Activity: Return an exact copy of the data, starting at its first line and ending at the line that contains "The lámpara de mano (amarillo)", minus any pictures.

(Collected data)

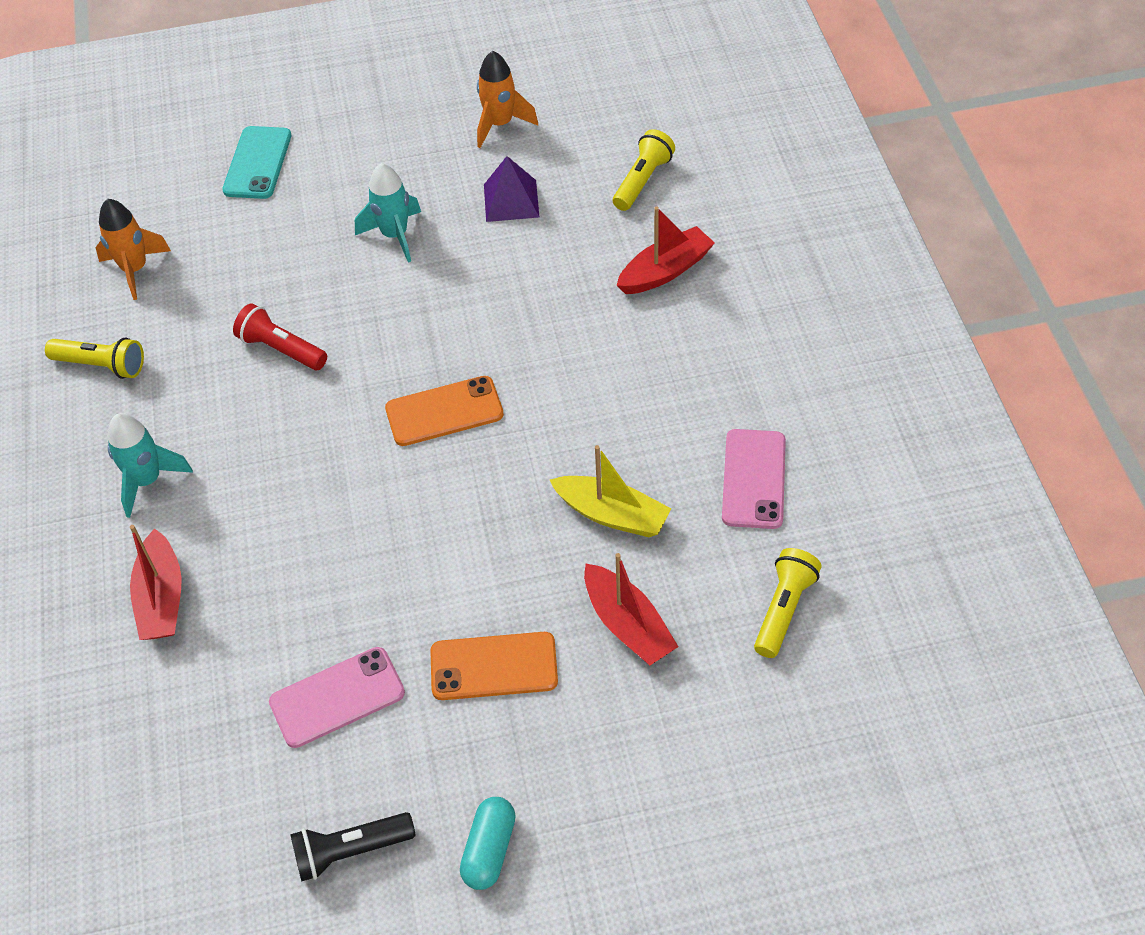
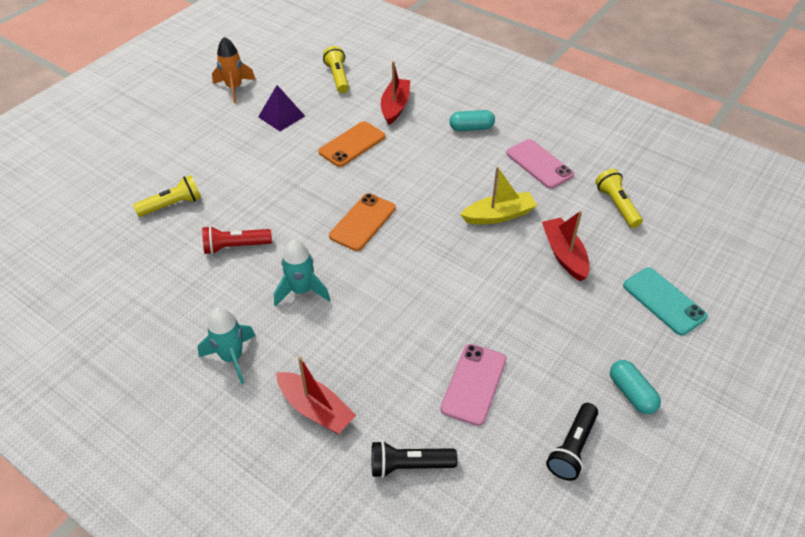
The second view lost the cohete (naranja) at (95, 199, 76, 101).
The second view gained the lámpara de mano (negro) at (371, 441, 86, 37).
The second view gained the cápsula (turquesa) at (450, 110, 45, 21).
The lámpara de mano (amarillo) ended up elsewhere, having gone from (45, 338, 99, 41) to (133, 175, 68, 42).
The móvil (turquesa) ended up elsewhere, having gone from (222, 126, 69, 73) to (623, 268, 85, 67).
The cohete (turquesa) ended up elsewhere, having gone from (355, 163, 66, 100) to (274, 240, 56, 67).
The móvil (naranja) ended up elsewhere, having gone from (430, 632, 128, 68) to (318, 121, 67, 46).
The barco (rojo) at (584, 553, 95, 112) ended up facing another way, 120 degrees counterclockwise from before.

Solution for this problem:
The second view lost the cohete (naranja) at (95, 199, 76, 101).
The second view gained the lámpara de mano (negro) at (371, 441, 86, 37).
The second view gained the cápsula (turquesa) at (450, 110, 45, 21).
The lámpara de mano (amarillo) ended up elsewhere, having gone from (45, 338, 99, 41) to (133, 175, 68, 42).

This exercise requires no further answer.